## Given entries
• • • • • • •

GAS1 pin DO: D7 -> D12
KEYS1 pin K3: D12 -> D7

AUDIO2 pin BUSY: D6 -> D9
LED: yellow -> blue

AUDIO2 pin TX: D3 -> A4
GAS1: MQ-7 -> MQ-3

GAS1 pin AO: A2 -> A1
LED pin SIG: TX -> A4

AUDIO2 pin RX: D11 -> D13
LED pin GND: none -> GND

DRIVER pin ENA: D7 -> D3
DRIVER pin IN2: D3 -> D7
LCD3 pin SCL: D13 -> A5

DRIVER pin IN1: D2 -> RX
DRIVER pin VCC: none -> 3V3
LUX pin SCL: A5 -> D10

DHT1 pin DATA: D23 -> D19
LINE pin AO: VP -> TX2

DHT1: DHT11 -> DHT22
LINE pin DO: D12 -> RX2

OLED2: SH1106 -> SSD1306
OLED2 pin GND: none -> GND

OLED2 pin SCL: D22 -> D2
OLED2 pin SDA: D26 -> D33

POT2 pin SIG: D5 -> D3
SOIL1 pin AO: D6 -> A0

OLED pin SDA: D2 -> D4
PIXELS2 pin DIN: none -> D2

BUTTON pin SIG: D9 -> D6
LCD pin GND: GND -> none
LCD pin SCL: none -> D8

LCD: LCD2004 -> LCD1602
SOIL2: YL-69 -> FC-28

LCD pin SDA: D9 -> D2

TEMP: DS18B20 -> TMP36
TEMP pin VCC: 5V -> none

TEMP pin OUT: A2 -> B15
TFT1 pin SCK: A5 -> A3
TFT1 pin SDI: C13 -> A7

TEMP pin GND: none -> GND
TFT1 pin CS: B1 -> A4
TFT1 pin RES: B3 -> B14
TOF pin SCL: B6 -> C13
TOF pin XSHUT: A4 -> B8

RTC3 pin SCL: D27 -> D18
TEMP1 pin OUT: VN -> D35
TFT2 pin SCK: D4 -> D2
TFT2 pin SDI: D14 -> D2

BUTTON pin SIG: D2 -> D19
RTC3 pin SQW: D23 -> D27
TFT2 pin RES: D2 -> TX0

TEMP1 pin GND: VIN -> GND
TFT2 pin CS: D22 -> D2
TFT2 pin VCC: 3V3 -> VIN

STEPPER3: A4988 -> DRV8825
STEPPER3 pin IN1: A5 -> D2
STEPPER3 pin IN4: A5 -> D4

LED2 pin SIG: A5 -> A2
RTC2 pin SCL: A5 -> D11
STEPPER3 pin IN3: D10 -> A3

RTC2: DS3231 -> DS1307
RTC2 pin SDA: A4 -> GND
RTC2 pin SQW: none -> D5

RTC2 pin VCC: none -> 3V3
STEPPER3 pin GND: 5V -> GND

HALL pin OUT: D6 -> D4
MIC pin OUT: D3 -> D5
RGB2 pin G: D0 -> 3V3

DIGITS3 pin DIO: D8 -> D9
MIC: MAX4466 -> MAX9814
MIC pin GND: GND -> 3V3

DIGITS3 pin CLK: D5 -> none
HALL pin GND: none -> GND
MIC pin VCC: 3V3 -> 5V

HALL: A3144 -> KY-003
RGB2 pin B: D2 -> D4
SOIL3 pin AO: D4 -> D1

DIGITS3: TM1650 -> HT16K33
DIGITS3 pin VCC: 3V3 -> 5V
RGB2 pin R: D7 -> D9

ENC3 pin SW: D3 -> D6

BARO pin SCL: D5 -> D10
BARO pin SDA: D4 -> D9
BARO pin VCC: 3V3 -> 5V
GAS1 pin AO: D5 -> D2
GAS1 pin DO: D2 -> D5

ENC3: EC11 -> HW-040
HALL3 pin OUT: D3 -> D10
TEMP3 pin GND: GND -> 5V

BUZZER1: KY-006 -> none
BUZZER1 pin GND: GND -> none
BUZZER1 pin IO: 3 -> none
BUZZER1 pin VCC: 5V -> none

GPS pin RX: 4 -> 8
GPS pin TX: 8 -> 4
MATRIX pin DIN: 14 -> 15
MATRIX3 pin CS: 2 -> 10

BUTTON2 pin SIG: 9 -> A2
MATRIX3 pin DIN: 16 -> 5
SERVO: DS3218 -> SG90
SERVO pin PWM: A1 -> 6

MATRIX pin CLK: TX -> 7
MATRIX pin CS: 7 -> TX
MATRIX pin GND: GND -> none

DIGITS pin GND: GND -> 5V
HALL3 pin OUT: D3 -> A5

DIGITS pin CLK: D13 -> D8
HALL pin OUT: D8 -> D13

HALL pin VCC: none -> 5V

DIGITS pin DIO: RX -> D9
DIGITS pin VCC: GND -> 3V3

• • • • • • •

## Task item
From the line that contains "BARO pin VCC: 3V3 -> 5V" down to the last line of the listing above, repeat each line exactly, and include nothing else.

## Problem solution
BARO pin VCC: 3V3 -> 5V
GAS1 pin AO: D5 -> D2
GAS1 pin DO: D2 -> D5

ENC3: EC11 -> HW-040
HALL3 pin OUT: D3 -> D10
TEMP3 pin GND: GND -> 5V

BUZZER1: KY-006 -> none
BUZZER1 pin GND: GND -> none
BUZZER1 pin IO: 3 -> none
BUZZER1 pin VCC: 5V -> none

GPS pin RX: 4 -> 8
GPS pin TX: 8 -> 4
MATRIX pin DIN: 14 -> 15
MATRIX3 pin CS: 2 -> 10

BUTTON2 pin SIG: 9 -> A2
MATRIX3 pin DIN: 16 -> 5
SERVO: DS3218 -> SG90
SERVO pin PWM: A1 -> 6

MATRIX pin CLK: TX -> 7
MATRIX pin CS: 7 -> TX
MATRIX pin GND: GND -> none

DIGITS pin GND: GND -> 5V
HALL3 pin OUT: D3 -> A5

DIGITS pin CLK: D13 -> D8
HALL pin OUT: D8 -> D13

HALL pin VCC: none -> 5V

DIGITS pin DIO: RX -> D9
DIGITS pin VCC: GND -> 3V3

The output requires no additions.